Input for this task START

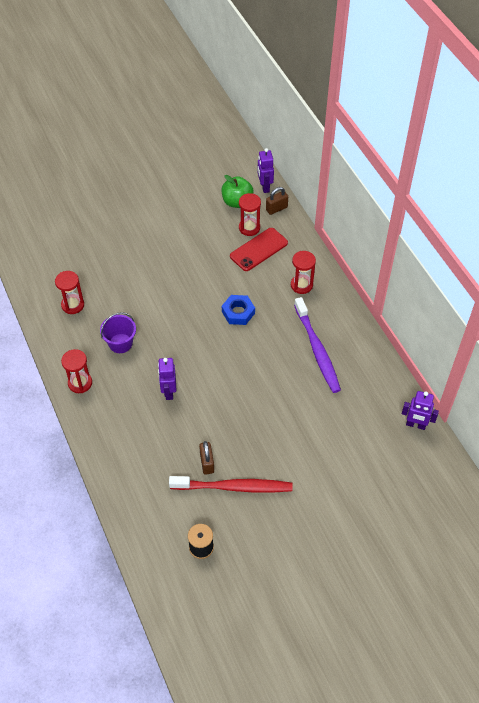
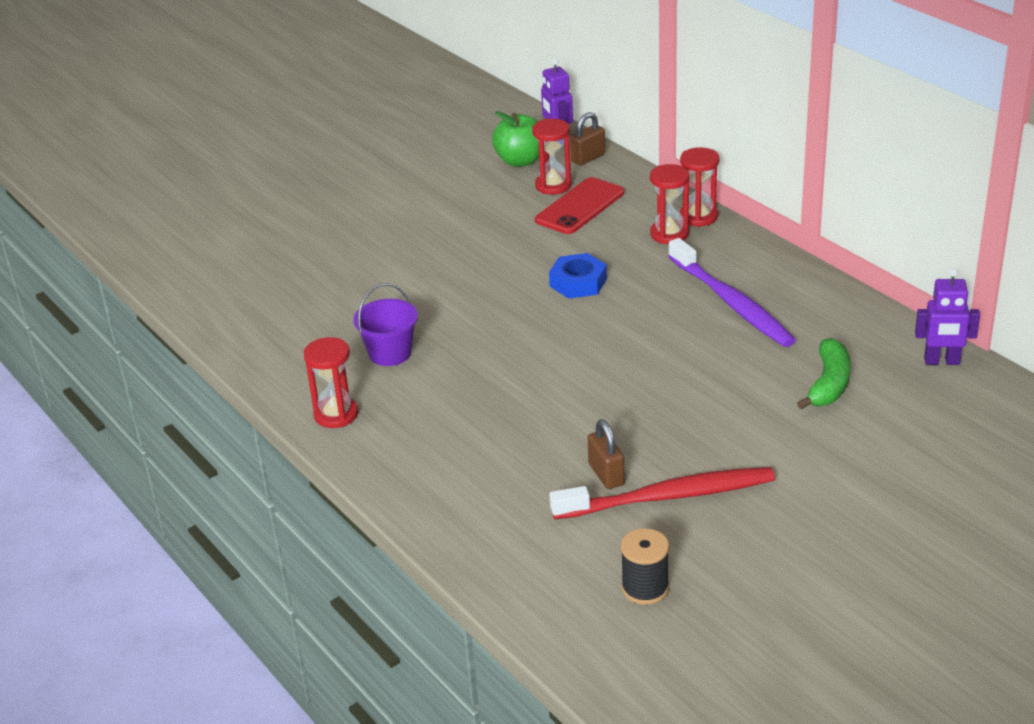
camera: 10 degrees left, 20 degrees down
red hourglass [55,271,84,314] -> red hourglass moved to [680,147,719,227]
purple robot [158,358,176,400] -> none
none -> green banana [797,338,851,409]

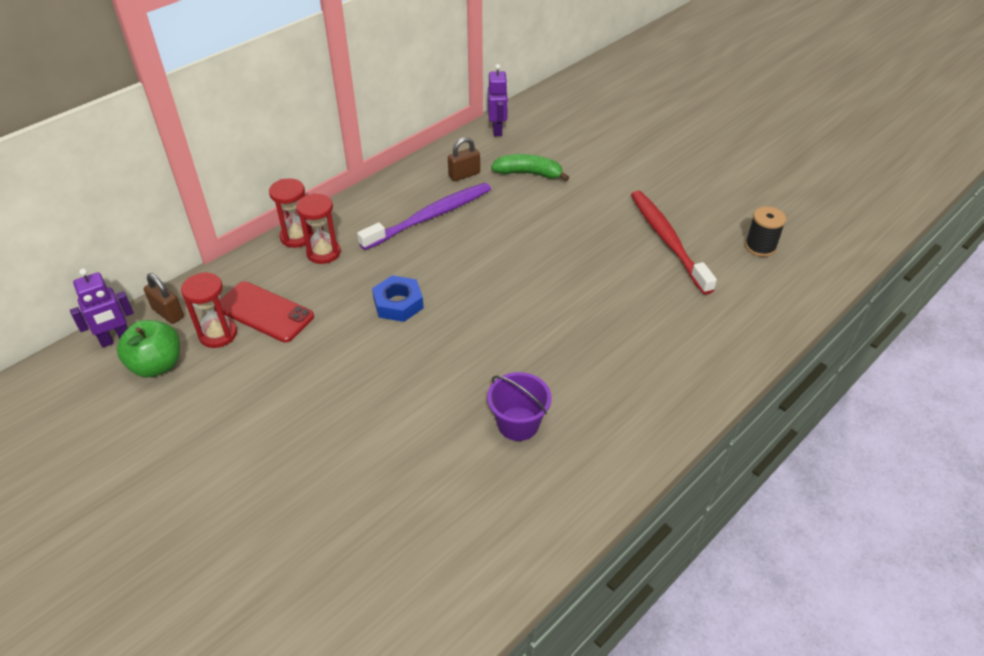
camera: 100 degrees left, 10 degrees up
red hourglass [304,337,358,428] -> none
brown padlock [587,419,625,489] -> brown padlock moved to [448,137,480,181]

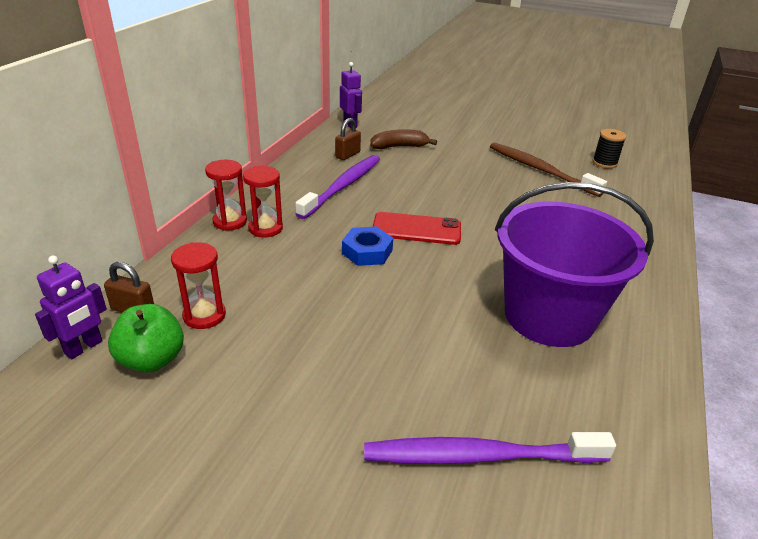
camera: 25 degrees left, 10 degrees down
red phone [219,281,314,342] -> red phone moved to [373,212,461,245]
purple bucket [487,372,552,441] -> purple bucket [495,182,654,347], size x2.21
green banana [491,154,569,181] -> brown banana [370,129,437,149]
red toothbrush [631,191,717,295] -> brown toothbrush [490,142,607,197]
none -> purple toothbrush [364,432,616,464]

Input for this task END
Input for this task START

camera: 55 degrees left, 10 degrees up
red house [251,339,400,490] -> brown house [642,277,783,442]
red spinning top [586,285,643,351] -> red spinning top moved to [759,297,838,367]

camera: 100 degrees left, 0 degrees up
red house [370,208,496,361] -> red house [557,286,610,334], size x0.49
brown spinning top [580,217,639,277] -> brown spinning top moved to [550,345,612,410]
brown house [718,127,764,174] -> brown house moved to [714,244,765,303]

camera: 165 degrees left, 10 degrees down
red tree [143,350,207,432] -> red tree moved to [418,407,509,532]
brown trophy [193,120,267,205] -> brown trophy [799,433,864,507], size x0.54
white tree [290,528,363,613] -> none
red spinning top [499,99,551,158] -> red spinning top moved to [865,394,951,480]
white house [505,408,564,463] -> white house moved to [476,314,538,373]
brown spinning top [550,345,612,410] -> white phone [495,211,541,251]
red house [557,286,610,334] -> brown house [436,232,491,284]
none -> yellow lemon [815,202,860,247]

Input for this task END
Input for this task START

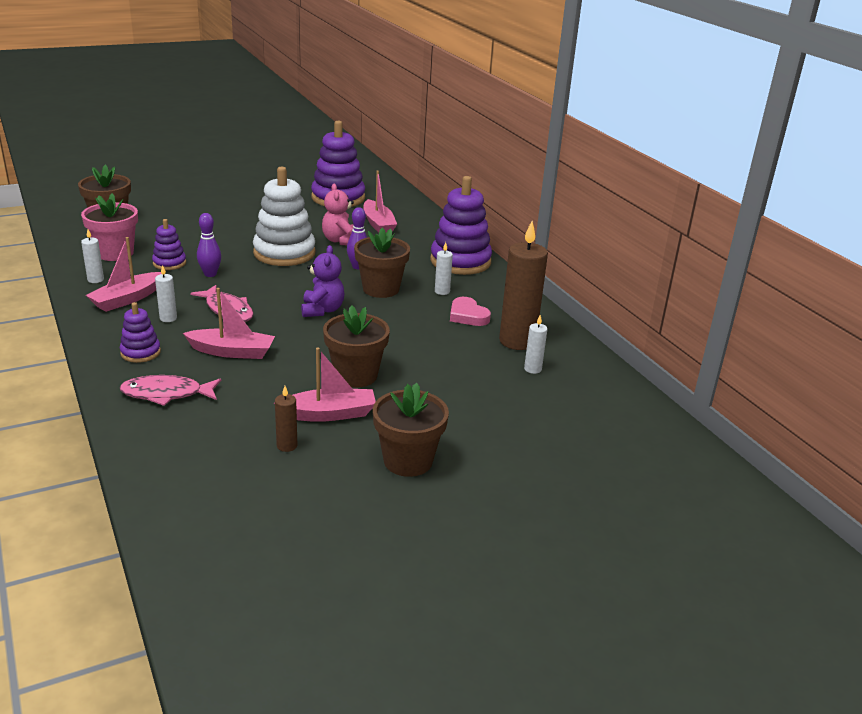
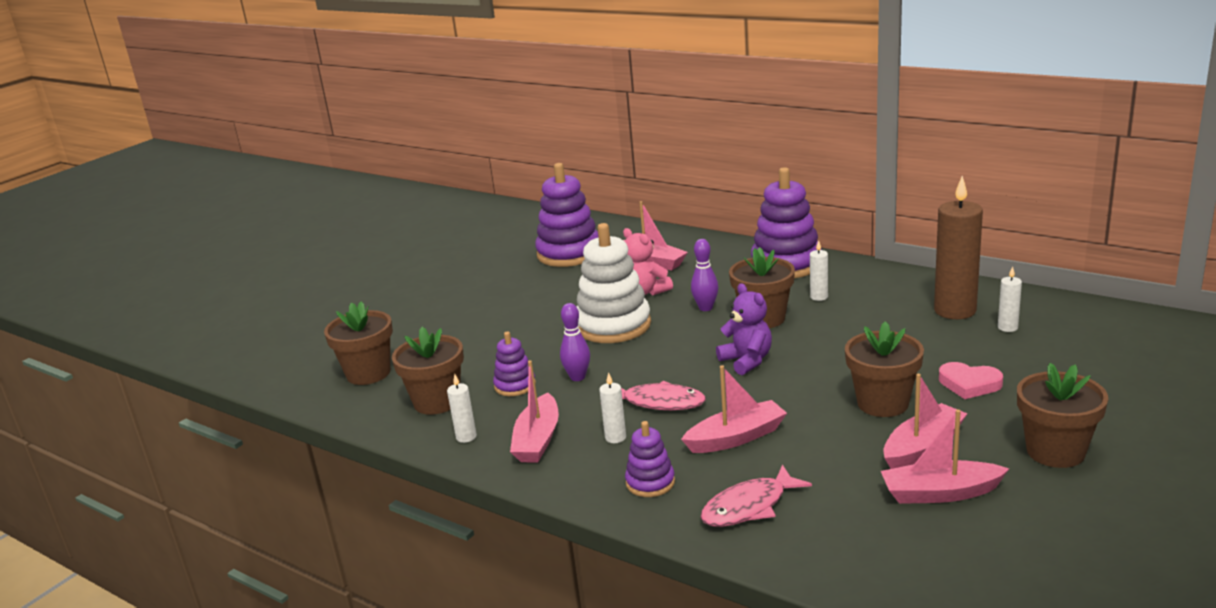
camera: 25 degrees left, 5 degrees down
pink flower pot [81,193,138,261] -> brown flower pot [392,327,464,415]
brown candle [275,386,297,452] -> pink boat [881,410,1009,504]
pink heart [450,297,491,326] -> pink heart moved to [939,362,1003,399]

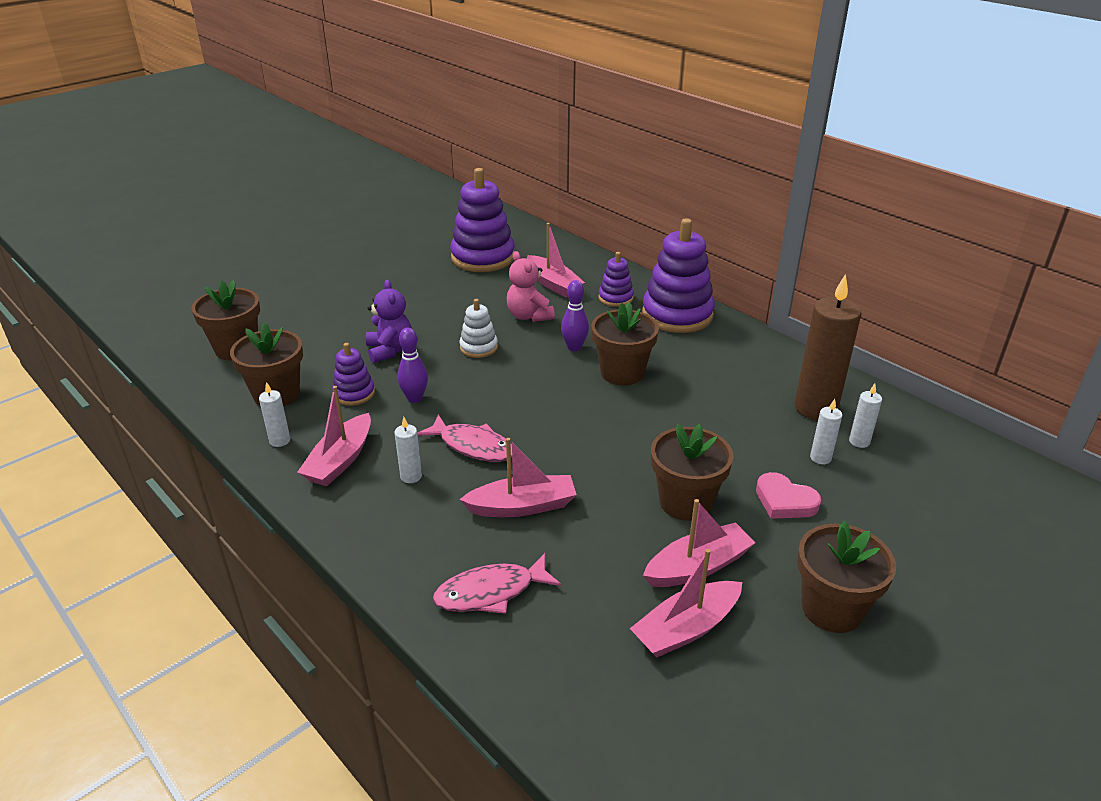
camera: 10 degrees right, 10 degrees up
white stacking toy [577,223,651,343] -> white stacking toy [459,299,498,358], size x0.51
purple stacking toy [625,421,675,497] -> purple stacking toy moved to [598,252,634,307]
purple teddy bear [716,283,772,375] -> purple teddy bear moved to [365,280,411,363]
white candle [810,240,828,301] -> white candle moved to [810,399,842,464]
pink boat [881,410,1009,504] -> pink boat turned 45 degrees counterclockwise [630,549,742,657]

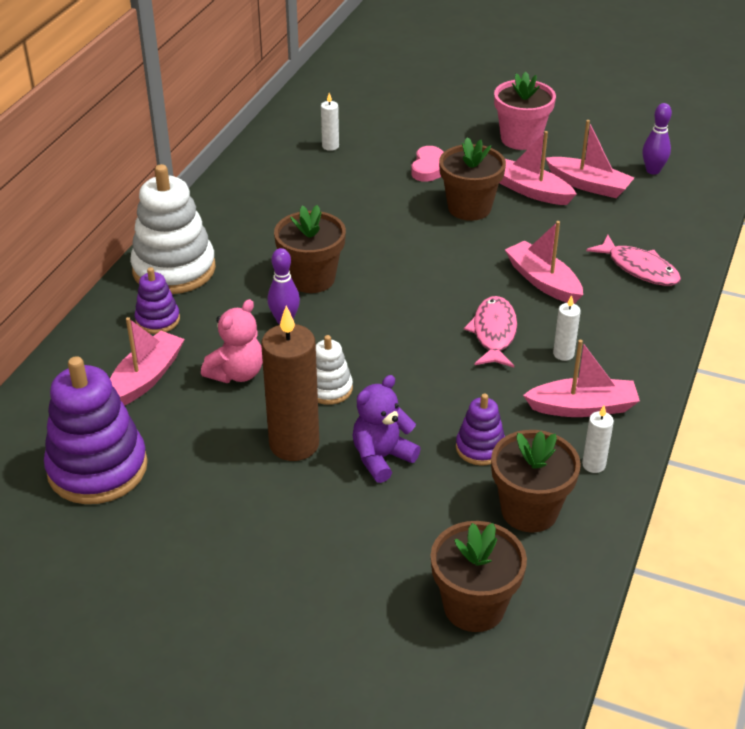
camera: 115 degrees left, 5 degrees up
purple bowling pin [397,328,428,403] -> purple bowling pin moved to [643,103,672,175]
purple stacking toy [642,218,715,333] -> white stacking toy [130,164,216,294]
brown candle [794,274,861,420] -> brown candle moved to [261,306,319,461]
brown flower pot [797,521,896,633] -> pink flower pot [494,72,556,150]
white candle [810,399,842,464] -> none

Input for this task END

Activity.
Only the lines above from the line with "camera: 25 degrees left, 10 degrees down" to the line with "none -> purple toothbrush [364,432,616,464]", those two lines included, should be reproduced exactly.

Finished exercise.
camera: 25 degrees left, 10 degrees down
red phone [219,281,314,342] -> red phone moved to [373,212,461,245]
purple bucket [487,372,552,441] -> purple bucket [495,182,654,347], size x2.21
green banana [491,154,569,181] -> brown banana [370,129,437,149]
red toothbrush [631,191,717,295] -> brown toothbrush [490,142,607,197]
none -> purple toothbrush [364,432,616,464]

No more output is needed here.